*** Block opens ***
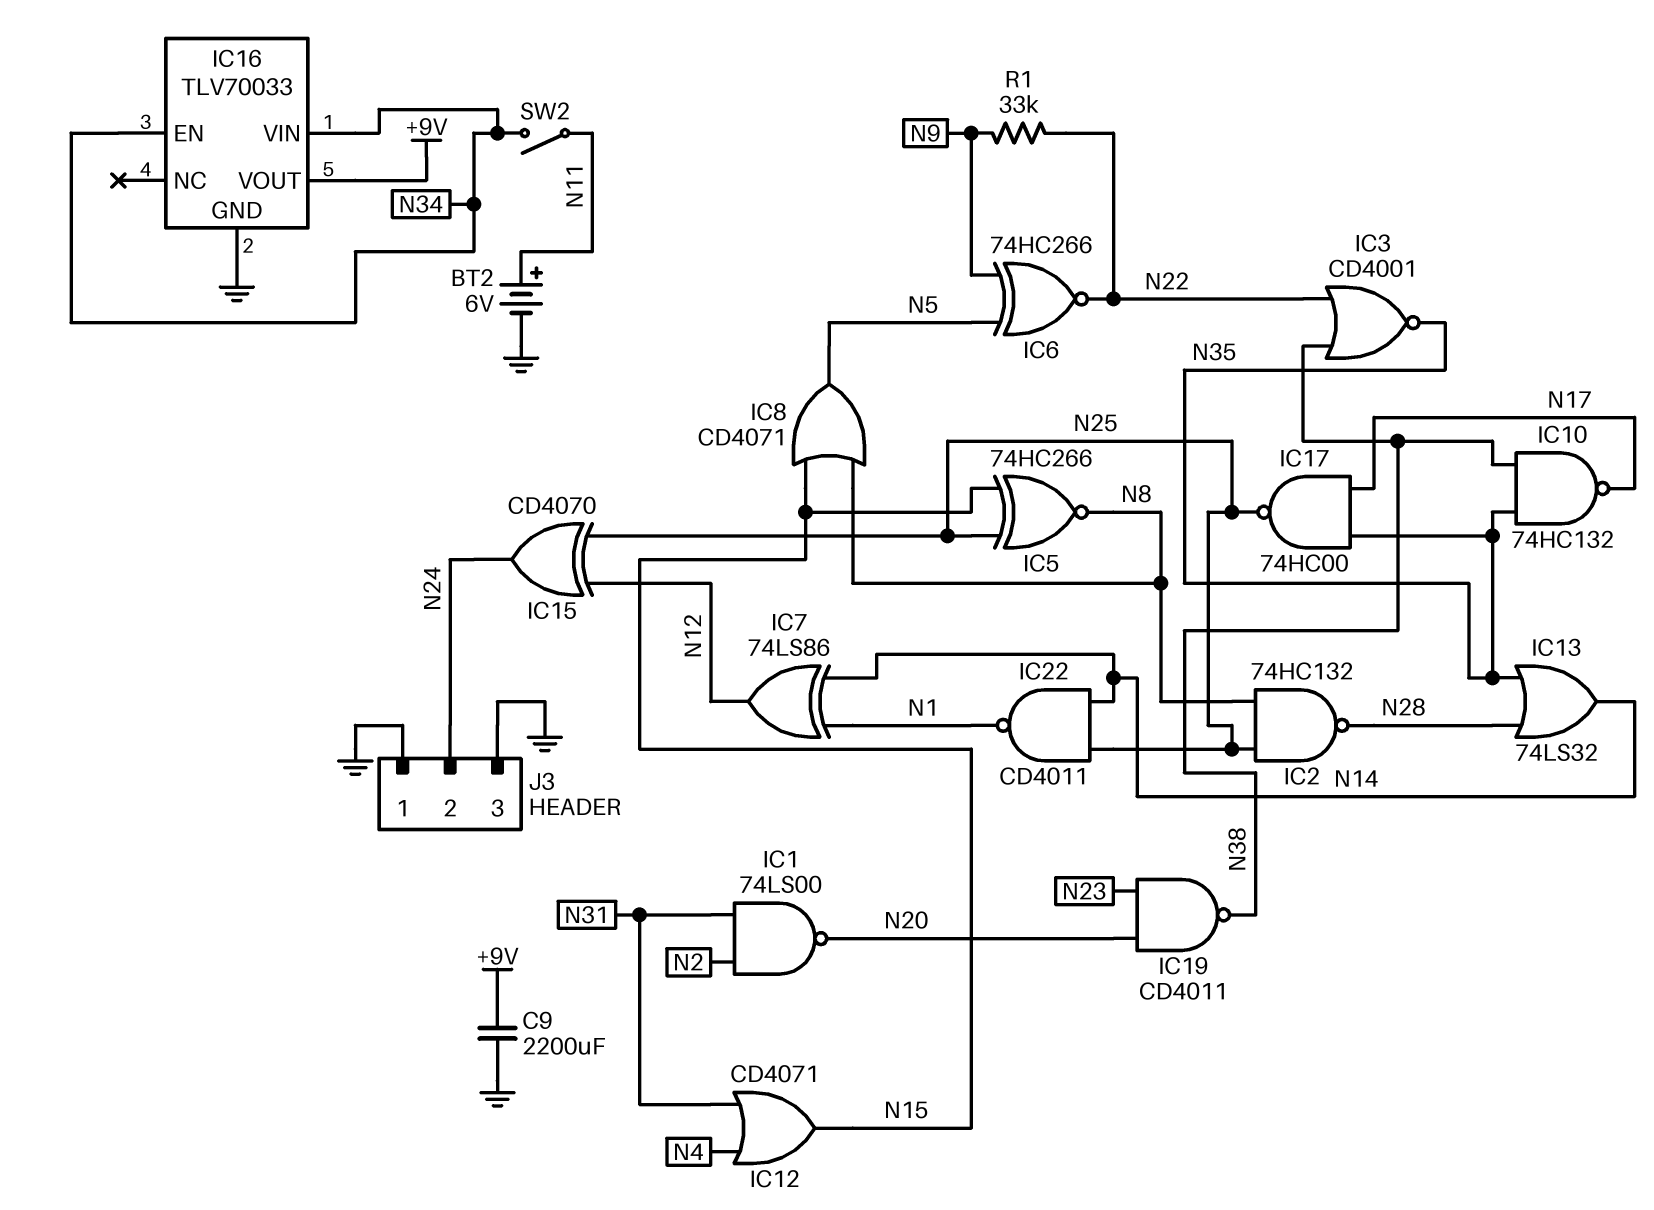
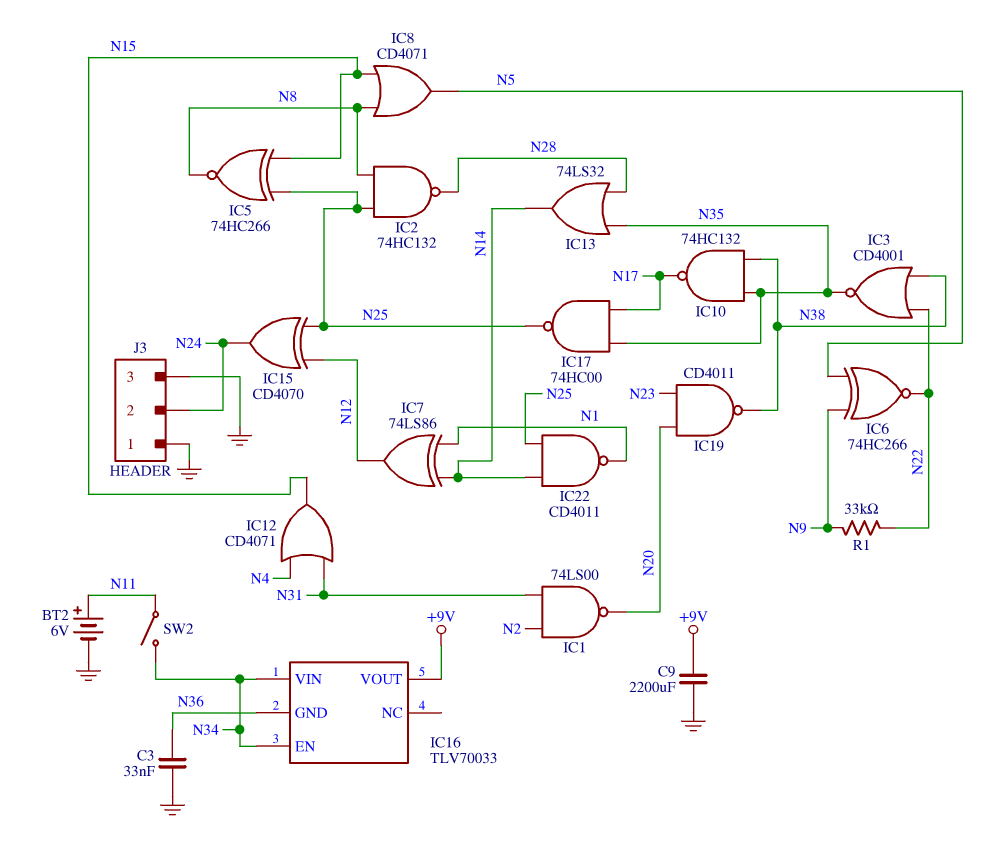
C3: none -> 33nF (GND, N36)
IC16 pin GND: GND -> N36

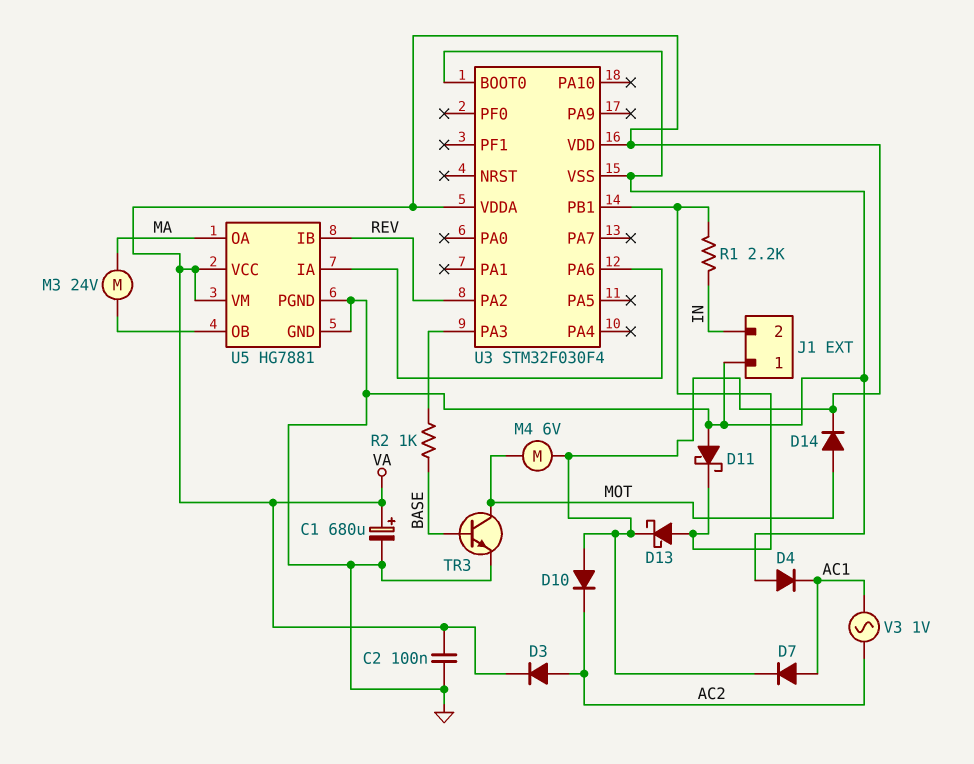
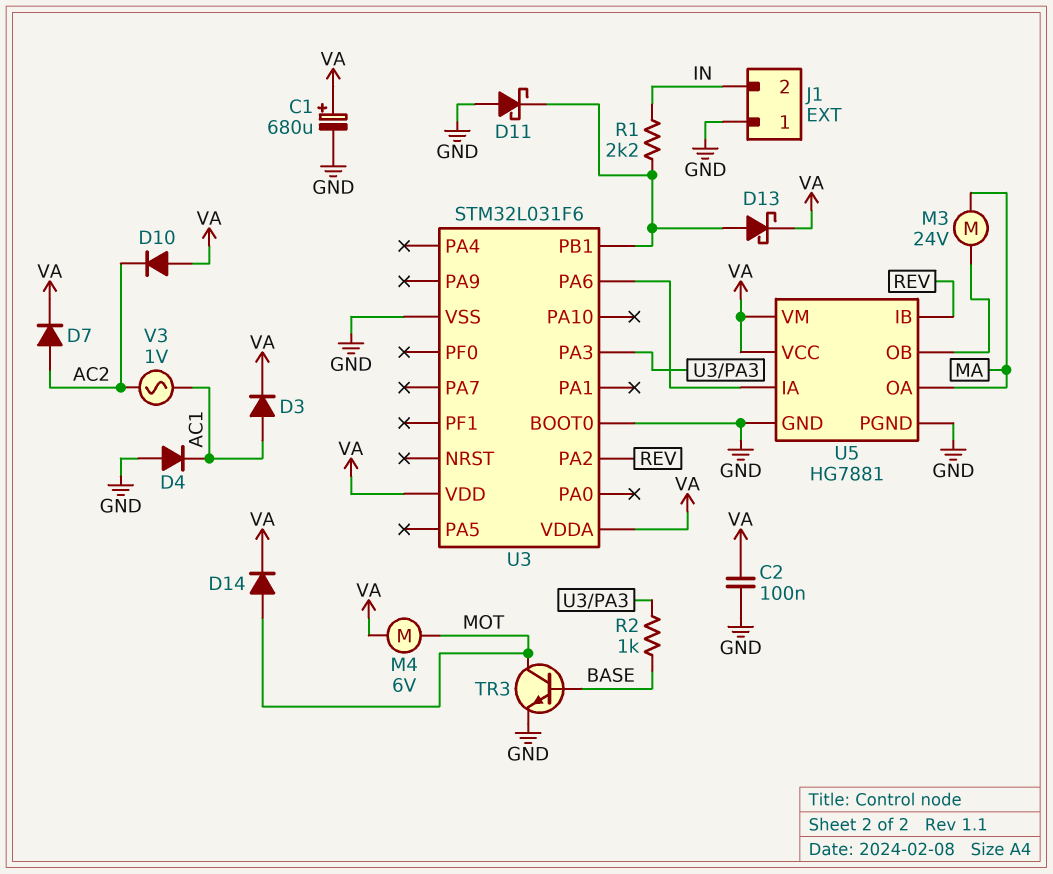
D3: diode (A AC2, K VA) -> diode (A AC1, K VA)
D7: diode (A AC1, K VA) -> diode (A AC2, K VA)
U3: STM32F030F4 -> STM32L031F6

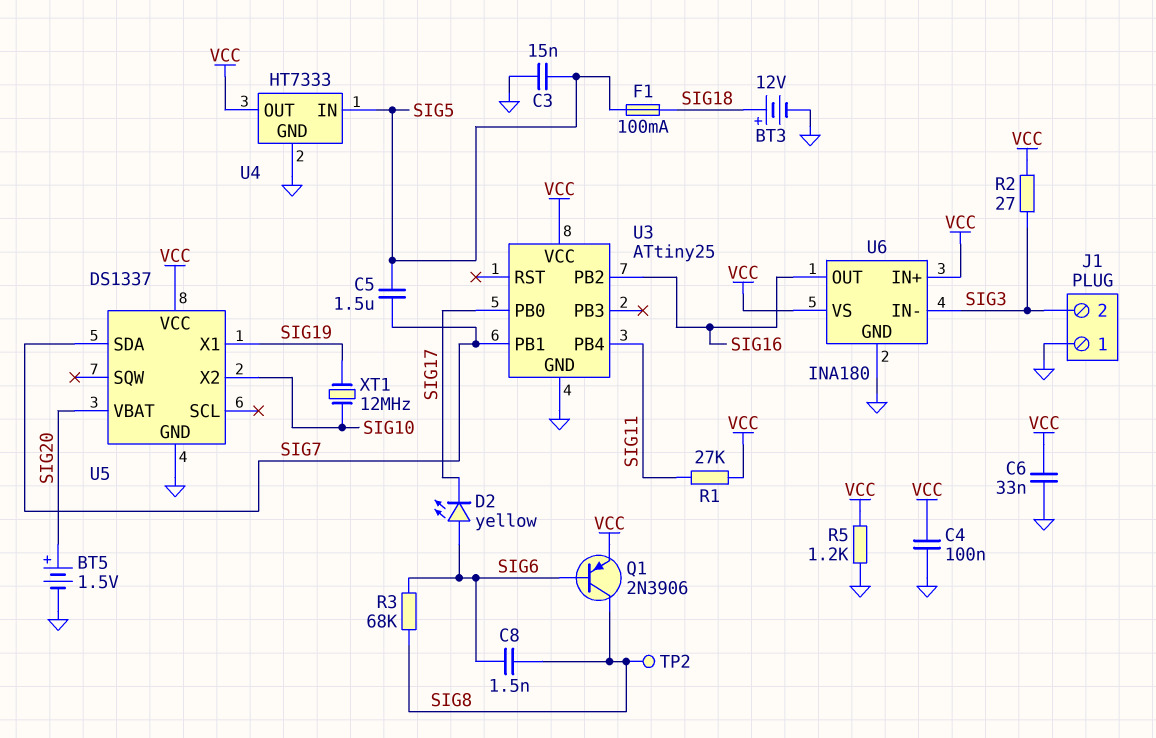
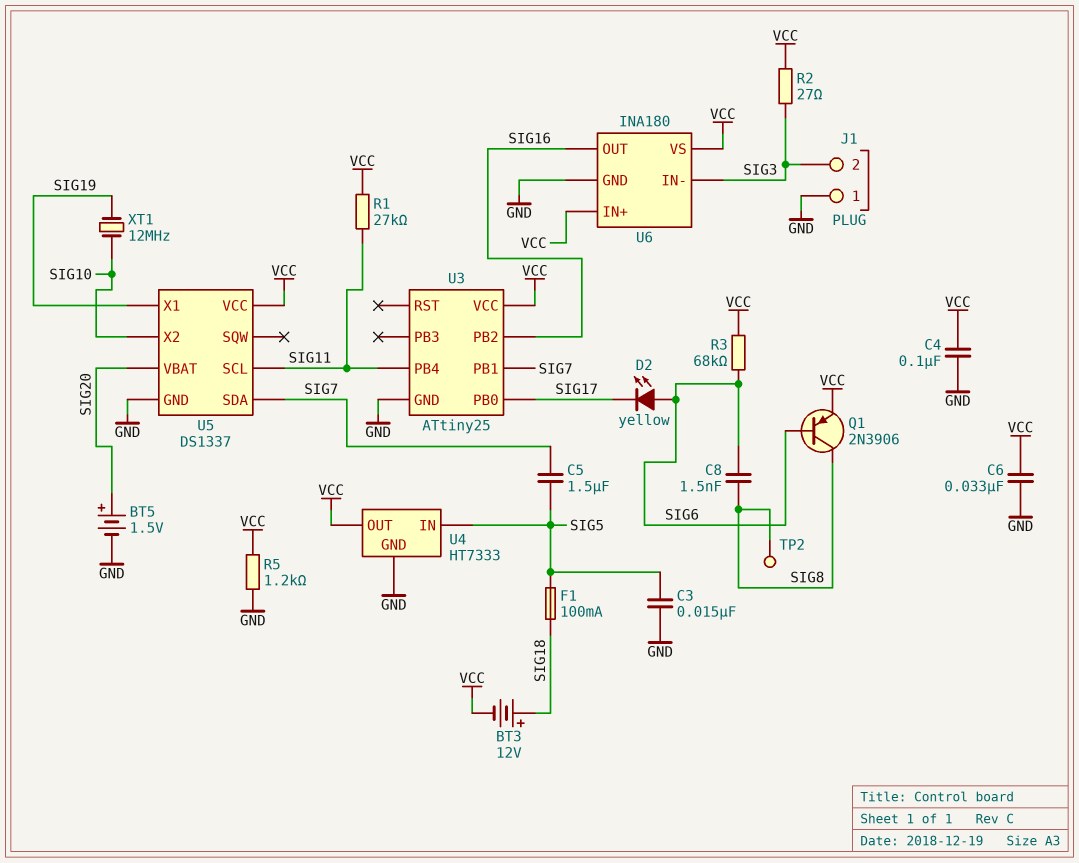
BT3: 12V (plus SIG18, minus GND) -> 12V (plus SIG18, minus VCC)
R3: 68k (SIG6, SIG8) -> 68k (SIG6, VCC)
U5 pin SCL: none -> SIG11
*** Block closes ***
▶ [How to complete this task]
Whenever a line of the entries contains the string "none", copy that line.

▶ [Answer section]
C3: none -> 33nF (GND, N36)
U5 pin SCL: none -> SIG11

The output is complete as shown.